Repeat nothing but the lines below running from the one containing "(348, 300) = (483, 204): pink" to the one containing "(398, 292) = (220, 230): orange". Keep both end lines.

**Object tracking records:**
+ + + + + + +
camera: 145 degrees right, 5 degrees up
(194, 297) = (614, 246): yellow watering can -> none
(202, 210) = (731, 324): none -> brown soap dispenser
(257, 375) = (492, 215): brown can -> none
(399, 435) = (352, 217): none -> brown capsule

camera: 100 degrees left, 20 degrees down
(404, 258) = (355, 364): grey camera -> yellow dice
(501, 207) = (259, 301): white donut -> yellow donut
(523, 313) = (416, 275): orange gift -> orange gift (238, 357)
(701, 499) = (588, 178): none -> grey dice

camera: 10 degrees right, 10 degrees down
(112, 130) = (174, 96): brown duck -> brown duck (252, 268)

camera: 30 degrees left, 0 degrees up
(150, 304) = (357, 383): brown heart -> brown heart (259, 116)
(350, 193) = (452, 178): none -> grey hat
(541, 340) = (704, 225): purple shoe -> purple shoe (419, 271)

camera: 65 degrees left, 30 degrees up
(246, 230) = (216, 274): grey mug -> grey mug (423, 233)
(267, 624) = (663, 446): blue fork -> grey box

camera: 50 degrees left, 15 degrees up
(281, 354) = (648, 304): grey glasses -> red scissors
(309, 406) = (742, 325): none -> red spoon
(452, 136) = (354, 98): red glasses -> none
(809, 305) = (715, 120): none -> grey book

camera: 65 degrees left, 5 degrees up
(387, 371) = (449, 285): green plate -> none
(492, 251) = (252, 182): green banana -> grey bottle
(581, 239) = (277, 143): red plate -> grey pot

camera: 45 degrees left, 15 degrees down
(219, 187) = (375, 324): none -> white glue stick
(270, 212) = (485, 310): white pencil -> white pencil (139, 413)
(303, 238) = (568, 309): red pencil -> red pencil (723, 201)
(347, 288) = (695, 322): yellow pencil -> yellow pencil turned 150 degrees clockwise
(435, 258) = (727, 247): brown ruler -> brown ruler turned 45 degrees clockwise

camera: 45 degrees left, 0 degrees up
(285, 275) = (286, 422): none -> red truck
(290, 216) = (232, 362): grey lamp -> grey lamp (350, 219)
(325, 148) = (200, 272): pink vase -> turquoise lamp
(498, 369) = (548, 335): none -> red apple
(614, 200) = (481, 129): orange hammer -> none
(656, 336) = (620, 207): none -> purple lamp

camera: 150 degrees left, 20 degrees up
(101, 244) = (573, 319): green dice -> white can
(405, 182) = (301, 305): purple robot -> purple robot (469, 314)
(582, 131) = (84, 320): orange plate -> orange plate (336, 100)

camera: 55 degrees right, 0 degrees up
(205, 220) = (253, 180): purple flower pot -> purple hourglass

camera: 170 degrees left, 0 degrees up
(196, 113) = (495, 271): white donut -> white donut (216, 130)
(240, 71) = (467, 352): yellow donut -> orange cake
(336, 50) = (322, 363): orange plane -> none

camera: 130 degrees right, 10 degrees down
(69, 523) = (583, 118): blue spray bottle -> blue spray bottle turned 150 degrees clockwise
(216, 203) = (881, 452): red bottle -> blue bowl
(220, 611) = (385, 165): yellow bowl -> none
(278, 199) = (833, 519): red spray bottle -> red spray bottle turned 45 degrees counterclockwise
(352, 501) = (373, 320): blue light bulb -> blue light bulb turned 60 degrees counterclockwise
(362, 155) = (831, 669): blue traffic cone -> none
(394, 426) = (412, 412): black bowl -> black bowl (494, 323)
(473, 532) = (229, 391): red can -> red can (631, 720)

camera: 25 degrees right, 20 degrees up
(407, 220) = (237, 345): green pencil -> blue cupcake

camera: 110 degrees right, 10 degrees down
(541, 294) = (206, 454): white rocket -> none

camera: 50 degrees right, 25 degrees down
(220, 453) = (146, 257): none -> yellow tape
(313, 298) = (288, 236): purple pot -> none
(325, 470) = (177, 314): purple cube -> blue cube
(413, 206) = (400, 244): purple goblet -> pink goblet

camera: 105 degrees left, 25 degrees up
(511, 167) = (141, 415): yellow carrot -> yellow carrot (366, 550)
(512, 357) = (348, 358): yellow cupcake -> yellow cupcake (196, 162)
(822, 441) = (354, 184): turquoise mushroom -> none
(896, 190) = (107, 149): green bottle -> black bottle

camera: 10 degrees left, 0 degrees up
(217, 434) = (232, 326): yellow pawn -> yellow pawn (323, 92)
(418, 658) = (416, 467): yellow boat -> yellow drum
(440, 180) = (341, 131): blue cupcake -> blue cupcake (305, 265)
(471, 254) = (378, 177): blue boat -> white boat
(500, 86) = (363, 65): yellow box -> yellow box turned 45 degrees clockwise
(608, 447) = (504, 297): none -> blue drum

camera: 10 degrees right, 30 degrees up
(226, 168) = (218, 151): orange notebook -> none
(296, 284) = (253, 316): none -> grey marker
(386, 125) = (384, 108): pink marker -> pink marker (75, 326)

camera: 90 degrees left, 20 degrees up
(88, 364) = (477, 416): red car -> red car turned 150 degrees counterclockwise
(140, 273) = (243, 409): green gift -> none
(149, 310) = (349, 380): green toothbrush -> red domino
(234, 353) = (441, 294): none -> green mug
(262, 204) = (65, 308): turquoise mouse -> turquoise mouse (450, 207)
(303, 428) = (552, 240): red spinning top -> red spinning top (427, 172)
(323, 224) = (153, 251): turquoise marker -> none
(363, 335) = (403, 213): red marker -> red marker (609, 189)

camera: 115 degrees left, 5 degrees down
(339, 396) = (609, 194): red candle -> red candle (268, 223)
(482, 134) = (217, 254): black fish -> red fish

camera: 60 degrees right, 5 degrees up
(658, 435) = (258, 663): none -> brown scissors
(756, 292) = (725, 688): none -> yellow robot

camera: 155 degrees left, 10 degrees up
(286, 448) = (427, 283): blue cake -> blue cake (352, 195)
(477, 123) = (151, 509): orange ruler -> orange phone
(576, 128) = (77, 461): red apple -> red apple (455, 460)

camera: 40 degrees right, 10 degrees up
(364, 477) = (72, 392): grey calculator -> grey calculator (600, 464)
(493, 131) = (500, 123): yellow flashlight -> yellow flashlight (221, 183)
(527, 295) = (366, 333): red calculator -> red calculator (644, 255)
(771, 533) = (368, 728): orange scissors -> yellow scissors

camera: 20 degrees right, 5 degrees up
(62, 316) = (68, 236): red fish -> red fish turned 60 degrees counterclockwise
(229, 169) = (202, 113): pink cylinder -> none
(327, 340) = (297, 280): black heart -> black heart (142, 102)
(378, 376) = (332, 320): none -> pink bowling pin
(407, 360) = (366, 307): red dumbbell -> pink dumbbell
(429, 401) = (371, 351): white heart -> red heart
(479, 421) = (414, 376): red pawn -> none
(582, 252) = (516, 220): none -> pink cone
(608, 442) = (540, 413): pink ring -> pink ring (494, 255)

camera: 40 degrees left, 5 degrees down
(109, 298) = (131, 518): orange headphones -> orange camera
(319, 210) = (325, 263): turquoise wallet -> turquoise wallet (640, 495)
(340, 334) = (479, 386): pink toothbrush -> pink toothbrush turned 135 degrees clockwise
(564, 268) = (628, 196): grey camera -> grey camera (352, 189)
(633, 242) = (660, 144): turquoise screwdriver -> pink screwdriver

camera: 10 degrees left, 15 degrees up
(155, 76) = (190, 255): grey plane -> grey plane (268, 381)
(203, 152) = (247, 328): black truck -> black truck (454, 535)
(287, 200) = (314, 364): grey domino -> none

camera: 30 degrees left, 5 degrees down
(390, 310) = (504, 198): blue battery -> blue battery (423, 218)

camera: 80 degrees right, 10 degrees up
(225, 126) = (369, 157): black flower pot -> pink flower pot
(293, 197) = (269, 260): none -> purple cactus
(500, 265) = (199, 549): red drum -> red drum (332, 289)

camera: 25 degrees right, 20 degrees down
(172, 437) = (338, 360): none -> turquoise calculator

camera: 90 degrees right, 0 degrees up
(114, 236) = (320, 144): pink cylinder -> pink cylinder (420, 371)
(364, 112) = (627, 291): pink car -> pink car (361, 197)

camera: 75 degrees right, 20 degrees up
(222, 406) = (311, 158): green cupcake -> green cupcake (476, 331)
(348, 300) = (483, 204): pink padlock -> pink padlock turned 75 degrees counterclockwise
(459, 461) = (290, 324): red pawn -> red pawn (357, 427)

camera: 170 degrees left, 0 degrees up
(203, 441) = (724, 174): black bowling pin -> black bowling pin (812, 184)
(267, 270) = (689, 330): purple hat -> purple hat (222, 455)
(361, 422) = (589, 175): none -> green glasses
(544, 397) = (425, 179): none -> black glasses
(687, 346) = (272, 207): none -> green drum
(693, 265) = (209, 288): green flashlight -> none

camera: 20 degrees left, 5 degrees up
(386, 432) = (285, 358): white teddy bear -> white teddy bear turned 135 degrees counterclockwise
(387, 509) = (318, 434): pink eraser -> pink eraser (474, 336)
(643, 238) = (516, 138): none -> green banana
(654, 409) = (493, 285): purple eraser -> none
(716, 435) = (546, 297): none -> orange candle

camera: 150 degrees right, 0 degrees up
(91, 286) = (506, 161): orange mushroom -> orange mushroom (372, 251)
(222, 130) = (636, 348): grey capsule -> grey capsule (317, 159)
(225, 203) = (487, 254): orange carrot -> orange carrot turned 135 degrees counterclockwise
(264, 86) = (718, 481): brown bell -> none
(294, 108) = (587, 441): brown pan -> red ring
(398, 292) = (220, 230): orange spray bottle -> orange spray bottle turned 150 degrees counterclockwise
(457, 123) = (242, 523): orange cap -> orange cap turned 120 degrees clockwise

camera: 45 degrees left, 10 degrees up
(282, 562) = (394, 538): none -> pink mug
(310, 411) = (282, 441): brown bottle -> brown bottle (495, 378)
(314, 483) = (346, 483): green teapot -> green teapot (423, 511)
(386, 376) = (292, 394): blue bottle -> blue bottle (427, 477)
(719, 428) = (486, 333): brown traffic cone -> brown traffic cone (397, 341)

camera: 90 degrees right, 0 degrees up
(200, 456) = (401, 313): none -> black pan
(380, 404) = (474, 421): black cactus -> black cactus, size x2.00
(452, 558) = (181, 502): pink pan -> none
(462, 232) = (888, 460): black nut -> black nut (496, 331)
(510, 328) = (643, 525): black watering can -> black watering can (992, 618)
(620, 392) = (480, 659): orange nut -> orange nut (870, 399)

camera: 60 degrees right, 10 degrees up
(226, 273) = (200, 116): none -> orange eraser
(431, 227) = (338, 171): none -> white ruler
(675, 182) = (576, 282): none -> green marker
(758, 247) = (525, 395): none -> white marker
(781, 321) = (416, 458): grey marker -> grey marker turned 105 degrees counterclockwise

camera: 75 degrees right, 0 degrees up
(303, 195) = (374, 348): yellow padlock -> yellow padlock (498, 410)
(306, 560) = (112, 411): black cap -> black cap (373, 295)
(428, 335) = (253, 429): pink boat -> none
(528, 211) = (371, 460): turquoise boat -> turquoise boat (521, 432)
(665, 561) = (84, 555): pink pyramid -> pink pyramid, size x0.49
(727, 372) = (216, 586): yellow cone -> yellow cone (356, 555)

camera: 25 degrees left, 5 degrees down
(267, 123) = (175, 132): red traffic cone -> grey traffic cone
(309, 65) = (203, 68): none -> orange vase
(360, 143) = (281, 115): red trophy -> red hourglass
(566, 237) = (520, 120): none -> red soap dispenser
+ + + + + + +
**SOLUTION TO THIS EXERCISE:**
(348, 300) = (483, 204): pink padlock -> pink padlock turned 75 degrees counterclockwise
(459, 461) = (290, 324): red pawn -> red pawn (357, 427)

camera: 170 degrees left, 0 degrees up
(203, 441) = (724, 174): black bowling pin -> black bowling pin (812, 184)
(267, 270) = (689, 330): purple hat -> purple hat (222, 455)
(361, 422) = (589, 175): none -> green glasses
(544, 397) = (425, 179): none -> black glasses
(687, 346) = (272, 207): none -> green drum
(693, 265) = (209, 288): green flashlight -> none

camera: 20 degrees left, 5 degrees up
(386, 432) = (285, 358): white teddy bear -> white teddy bear turned 135 degrees counterclockwise
(387, 509) = (318, 434): pink eraser -> pink eraser (474, 336)
(643, 238) = (516, 138): none -> green banana
(654, 409) = (493, 285): purple eraser -> none
(716, 435) = (546, 297): none -> orange candle

camera: 150 degrees right, 0 degrees up
(91, 286) = (506, 161): orange mushroom -> orange mushroom (372, 251)
(222, 130) = (636, 348): grey capsule -> grey capsule (317, 159)
(225, 203) = (487, 254): orange carrot -> orange carrot turned 135 degrees counterclockwise
(264, 86) = (718, 481): brown bell -> none
(294, 108) = (587, 441): brown pan -> red ring
(398, 292) = (220, 230): orange spray bottle -> orange spray bottle turned 150 degrees counterclockwise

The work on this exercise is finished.